▶ **EXERCISE**
If a line below contains the string "relocated", return that line.
:: INFORMATION ::
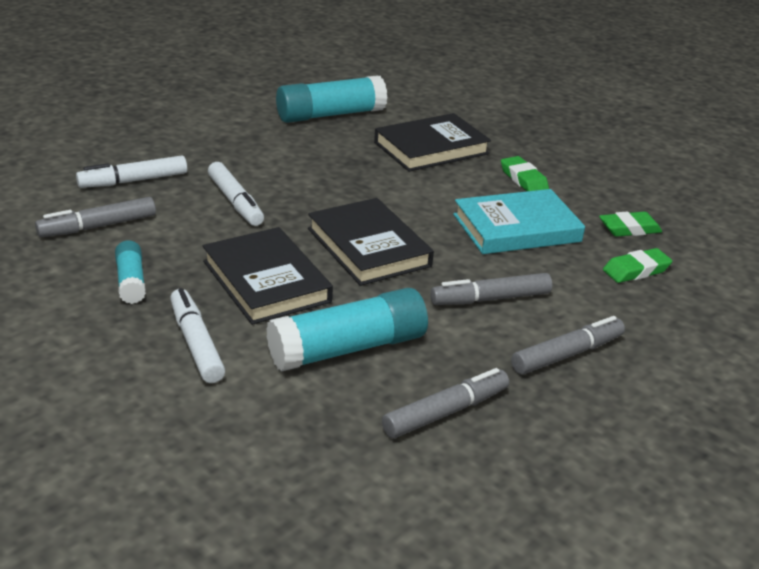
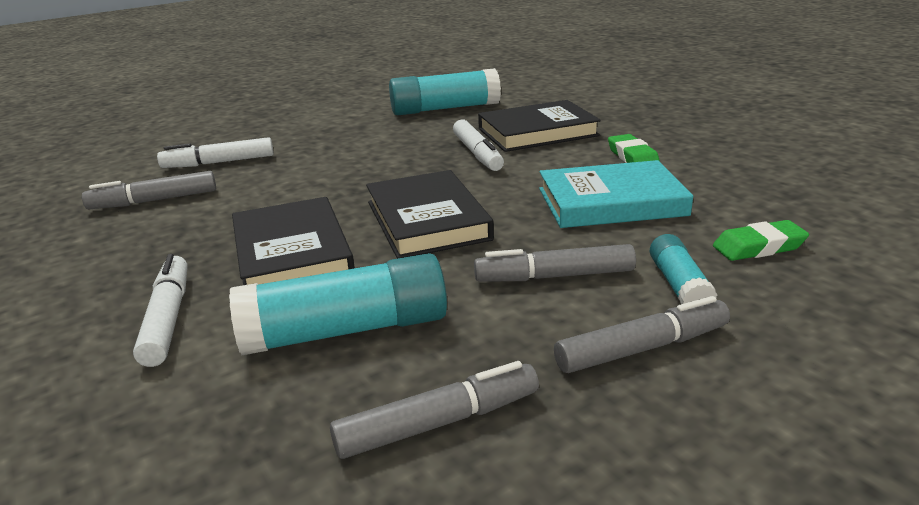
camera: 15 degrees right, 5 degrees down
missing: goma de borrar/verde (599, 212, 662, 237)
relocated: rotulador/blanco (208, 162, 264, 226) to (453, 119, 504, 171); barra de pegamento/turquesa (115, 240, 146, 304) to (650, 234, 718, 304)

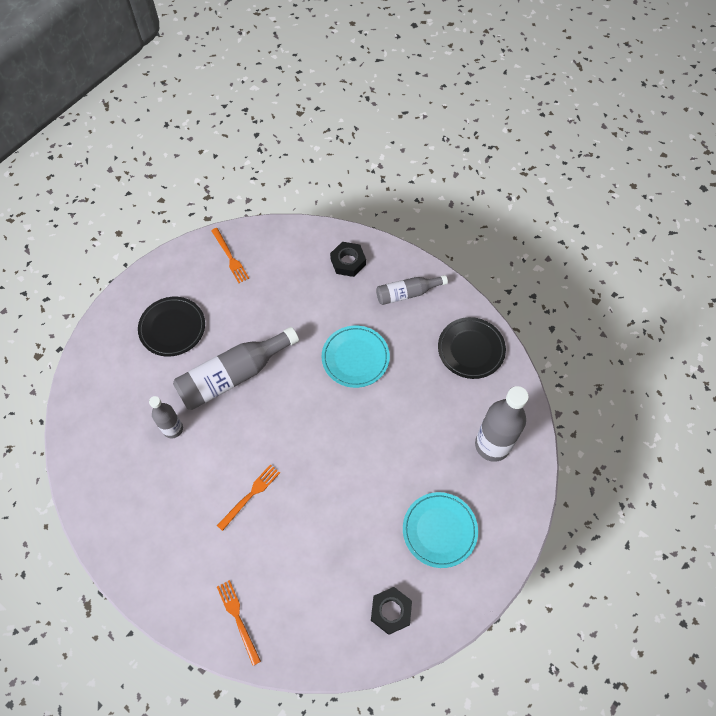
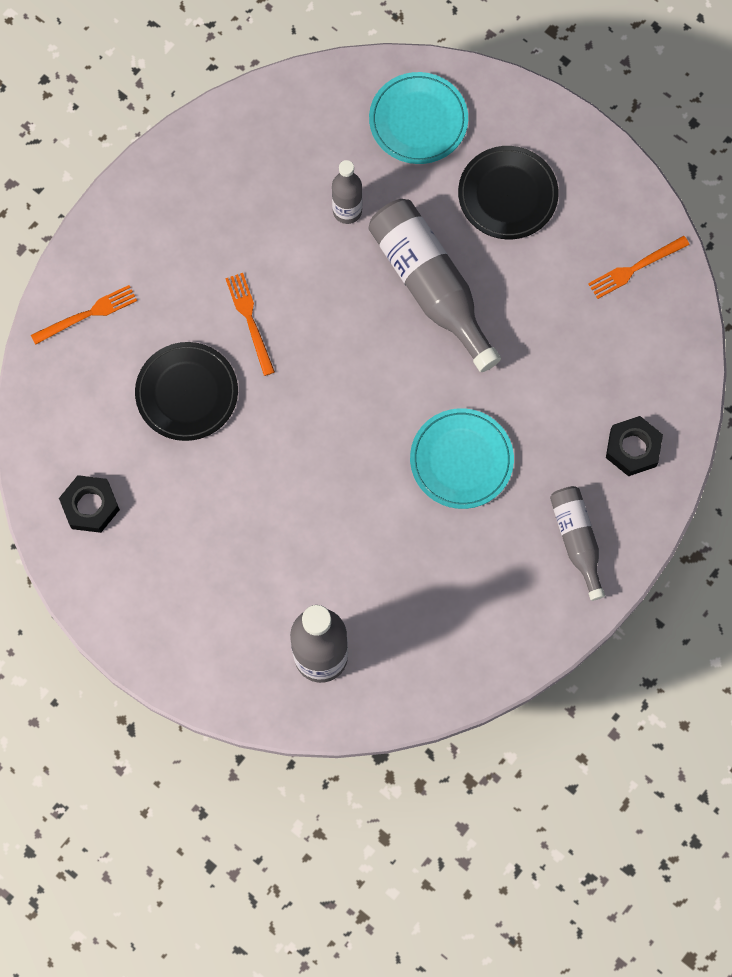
camera: 90 degrees right, 10 degrees up
relocated: plato/negro (438, 317, 506, 379) to (135, 342, 238, 441); plato/turquesa (403, 492, 478, 568) to (369, 72, 468, 164)
spun: tenedor/naranja (217, 464, 280, 531) = (225, 273, 275, 376) 150 degrees counterclockwise

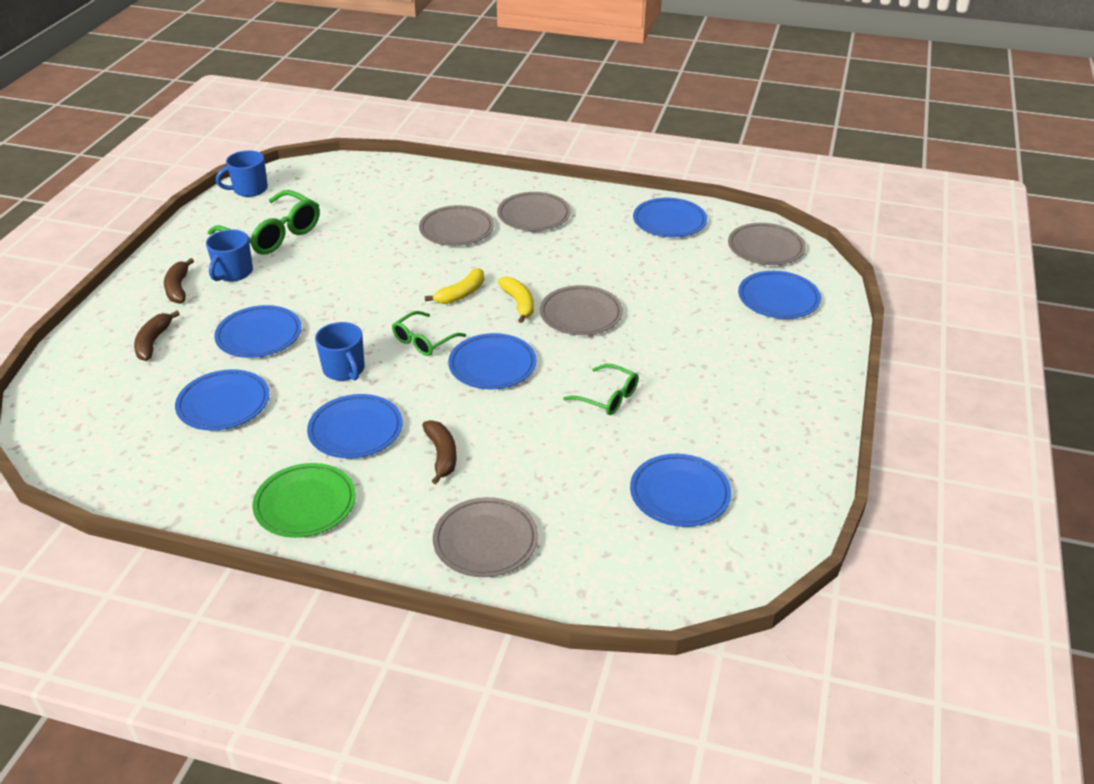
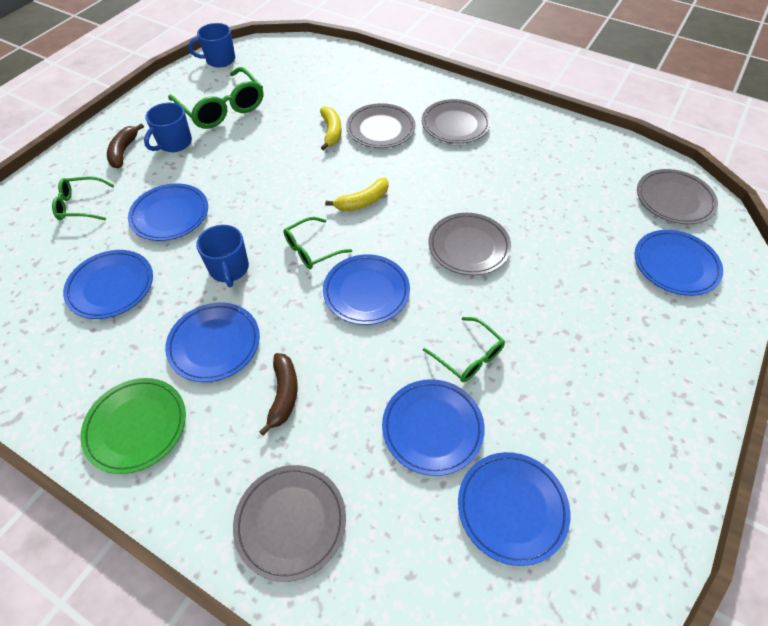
camera: 15 degrees right, 15 degrees up
relocated: plátano/amarillo (498, 277, 534, 323) to (320, 106, 342, 150); plato/azul (633, 198, 707, 237) to (382, 379, 485, 476)
exchanged: plátano/marrón (134, 311, 180, 361) to gafas/verde (52, 176, 115, 221)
:::
▶ **EXERCISE SOLUTION**
relocated: rotulador/blanco (208, 162, 264, 226) to (453, 119, 504, 171); barra de pegamento/turquesa (115, 240, 146, 304) to (650, 234, 718, 304)
relocated: plato/negro (438, 317, 506, 379) to (135, 342, 238, 441); plato/turquesa (403, 492, 478, 568) to (369, 72, 468, 164)
relocated: plátano/amarillo (498, 277, 534, 323) to (320, 106, 342, 150); plato/azul (633, 198, 707, 237) to (382, 379, 485, 476)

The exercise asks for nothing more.